Exercise data:
▬▬▬

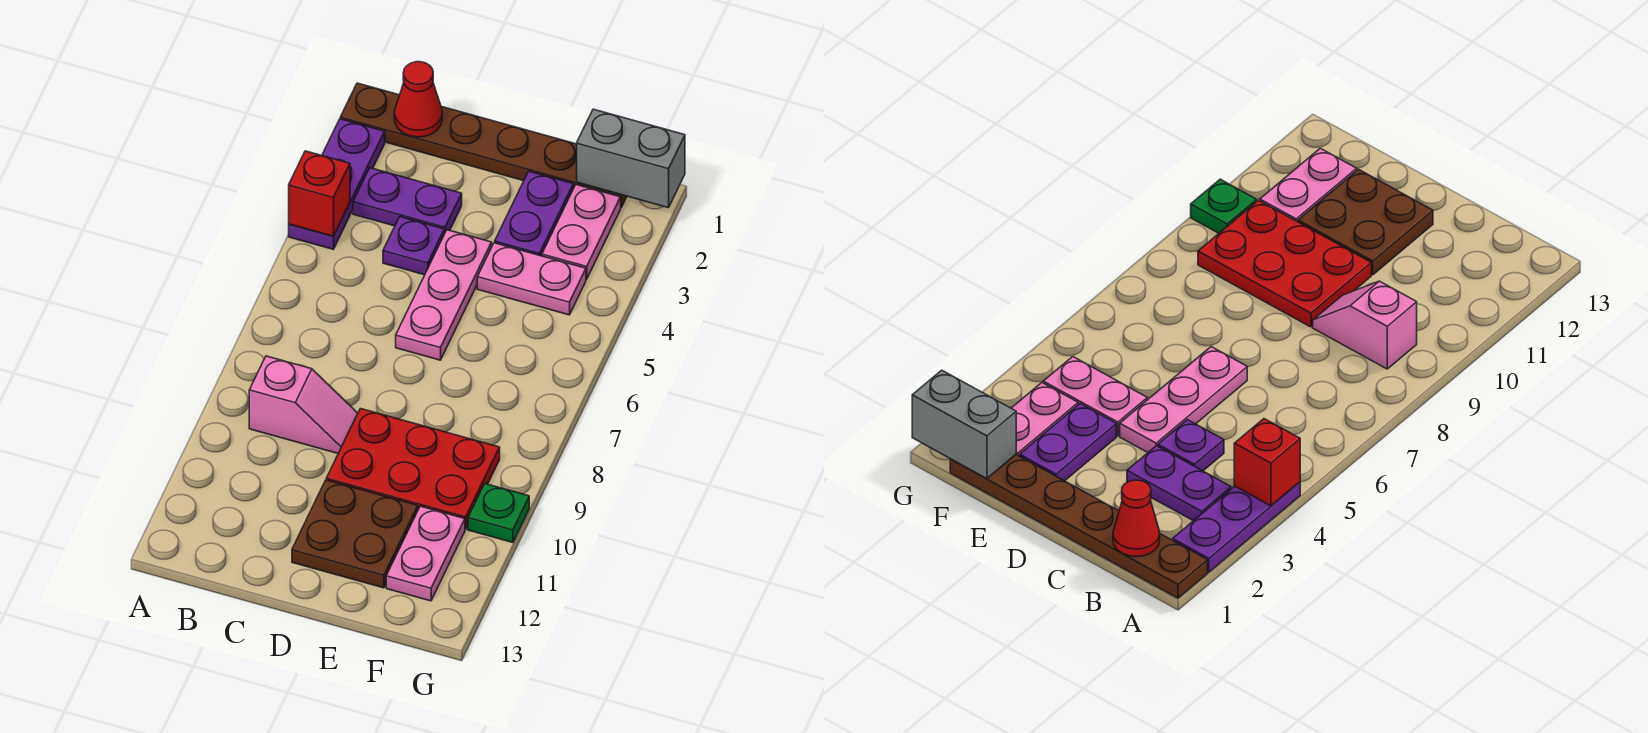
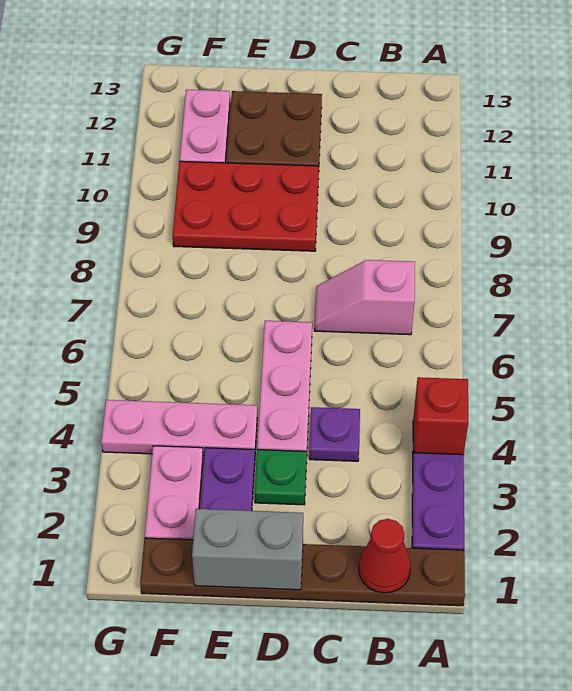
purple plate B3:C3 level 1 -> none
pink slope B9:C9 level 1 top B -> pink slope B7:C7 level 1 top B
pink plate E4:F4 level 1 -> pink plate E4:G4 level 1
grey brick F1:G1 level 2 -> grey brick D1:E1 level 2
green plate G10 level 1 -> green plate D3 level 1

▬▬▬

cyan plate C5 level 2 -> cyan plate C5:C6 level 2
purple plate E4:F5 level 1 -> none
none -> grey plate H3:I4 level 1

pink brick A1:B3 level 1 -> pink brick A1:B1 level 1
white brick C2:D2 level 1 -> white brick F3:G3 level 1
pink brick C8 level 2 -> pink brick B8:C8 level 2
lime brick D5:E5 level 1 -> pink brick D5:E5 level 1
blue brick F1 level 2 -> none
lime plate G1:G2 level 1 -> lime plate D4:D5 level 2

▬▬▬

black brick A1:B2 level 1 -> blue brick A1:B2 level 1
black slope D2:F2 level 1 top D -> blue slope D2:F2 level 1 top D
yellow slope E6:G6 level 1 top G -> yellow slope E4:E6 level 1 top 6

▬▬▬

Your objective: Give back, unchanged, the run of lines in the listing above that begins at the line containing "purple plate B3:C3 level 1 -> none" and ends at the line containing "green plate G10", both included.

Exercise result:
purple plate B3:C3 level 1 -> none
pink slope B9:C9 level 1 top B -> pink slope B7:C7 level 1 top B
pink plate E4:F4 level 1 -> pink plate E4:G4 level 1
grey brick F1:G1 level 2 -> grey brick D1:E1 level 2
green plate G10 level 1 -> green plate D3 level 1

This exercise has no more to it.